# TASK DESCRIPTION
Wherever a line below holds the word "gift", copy that line.

[Items from a data source]
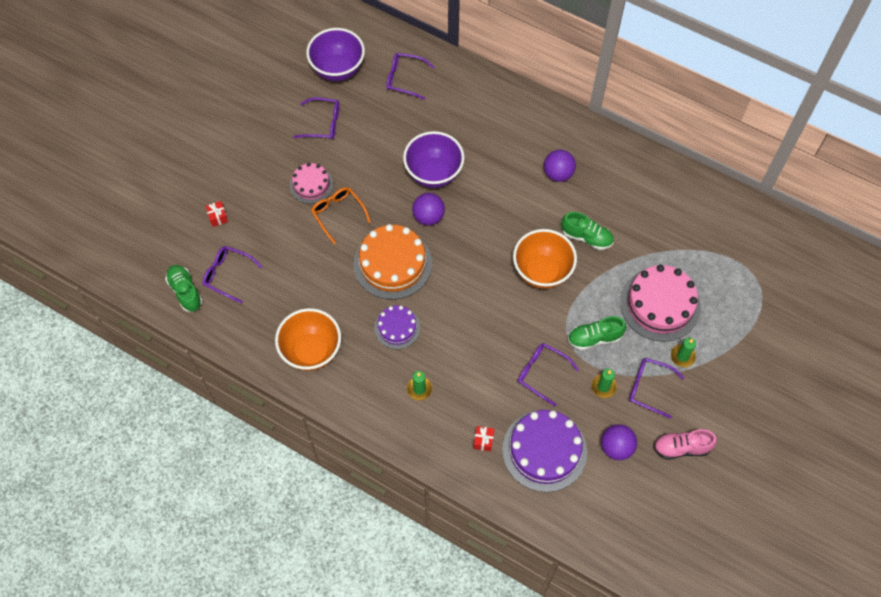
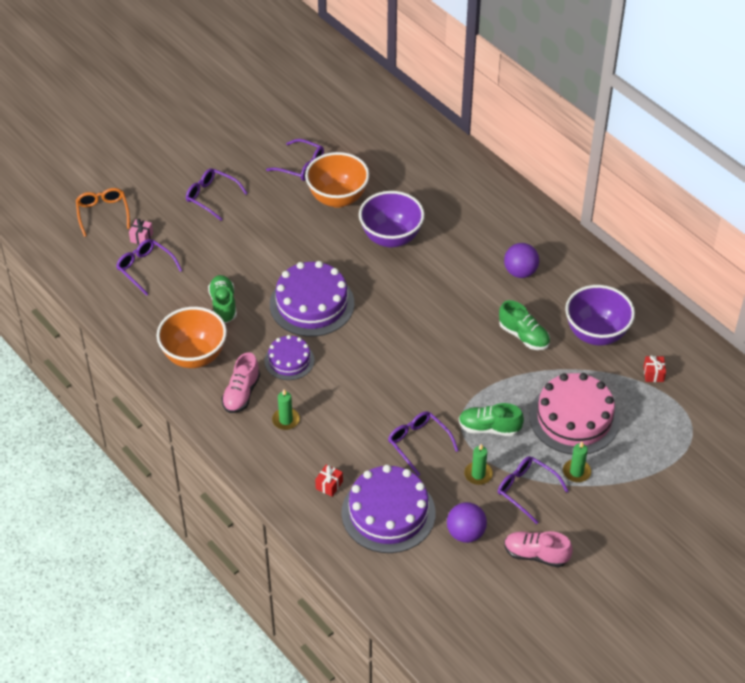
camera: 20 degrees right, 15 degrees down
(185, 291) = (98, 271): green shoe -> green shoe (223, 305)
(210, 243) = (141, 237): none -> pink gift
(218, 217) = (159, 217): red gift -> red gift (653, 374)
(311, 184) = (264, 214): pink cake -> none
(338, 70) = (337, 124): purple bowl -> purple bowl (596, 334)
(338, 214) = (278, 246): orange glasses -> orange glasses (103, 213)
(369, 375) = (241, 394): none -> pink shoe
(392, 263) = (312, 304): orange cake -> purple cake
(404, 79) = (401, 149): purple glasses -> purple glasses (212, 197)
(428, 217) = (367, 273): purple ball -> none
(542, 272) = (462, 353): orange bowl -> orange bowl (337, 198)

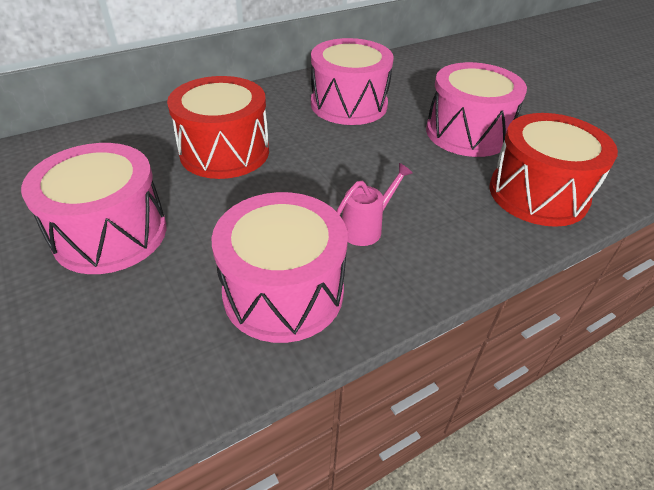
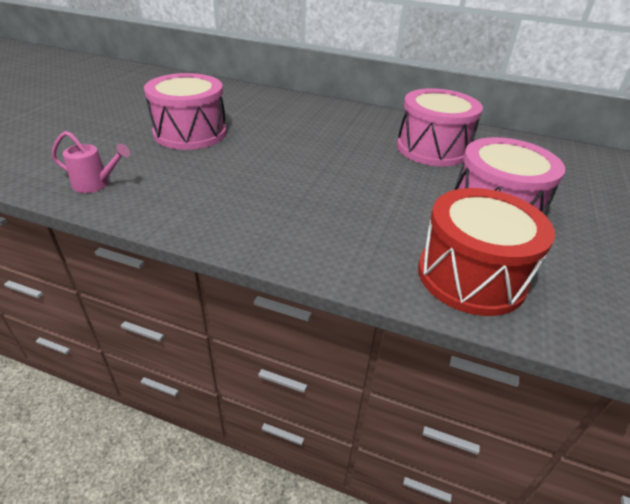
camera: 50 degrees right, 5 degrees down
(224, 152) = (304, 131): red drum -> none
(283, 292) = (205, 200): pink drum -> none
(366, 228) = (303, 207): pink watering can -> pink watering can (96, 184)

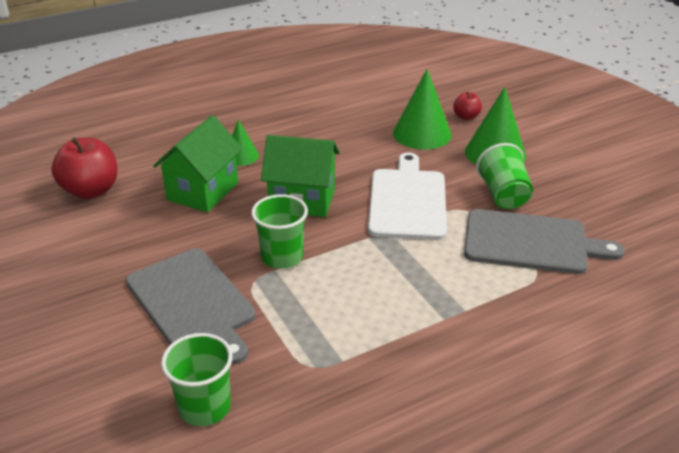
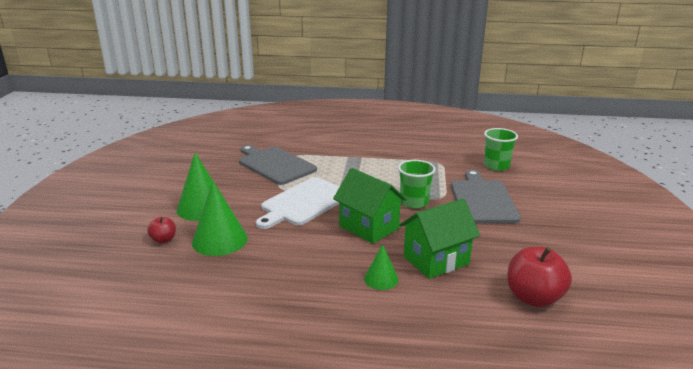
camera: 145 degrees left, 10 degrees down
(503, 195) = (246, 186): green cup -> none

# SOLUTION TO THIS EXERCISE
(210, 243) = (141, 237): none -> pink gift
(218, 217) = (159, 217): red gift -> red gift (653, 374)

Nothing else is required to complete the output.